Extracted data rows
______
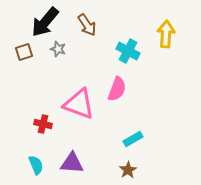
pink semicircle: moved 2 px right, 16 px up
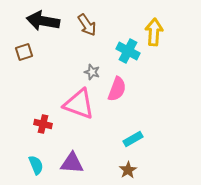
black arrow: moved 2 px left, 1 px up; rotated 60 degrees clockwise
yellow arrow: moved 12 px left, 2 px up
gray star: moved 34 px right, 23 px down
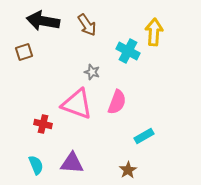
pink semicircle: moved 13 px down
pink triangle: moved 2 px left
cyan rectangle: moved 11 px right, 3 px up
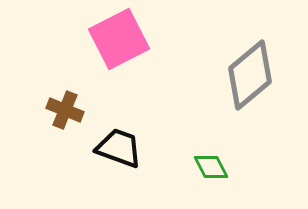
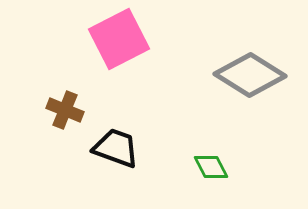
gray diamond: rotated 72 degrees clockwise
black trapezoid: moved 3 px left
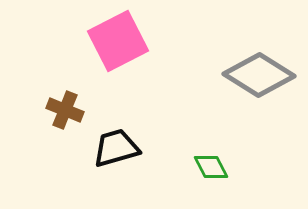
pink square: moved 1 px left, 2 px down
gray diamond: moved 9 px right
black trapezoid: rotated 36 degrees counterclockwise
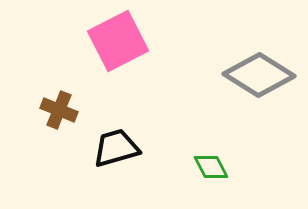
brown cross: moved 6 px left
______
### Instruction
Substitute "turned" for each "rotated" in all of the rows and leave everything else unchanged. Omit the pictures from your answer.

### Answer to this task
pink semicircle: moved 2 px right, 16 px up
black arrow: moved 2 px left, 1 px up; turned 60 degrees clockwise
yellow arrow: moved 12 px left, 2 px up
gray star: moved 34 px right, 23 px down
pink semicircle: moved 13 px down
pink triangle: moved 2 px left
cyan rectangle: moved 11 px right, 3 px up
gray diamond: turned 72 degrees clockwise
black trapezoid: moved 3 px left
pink square: moved 1 px left, 2 px down
gray diamond: moved 9 px right
black trapezoid: turned 36 degrees counterclockwise
brown cross: moved 6 px left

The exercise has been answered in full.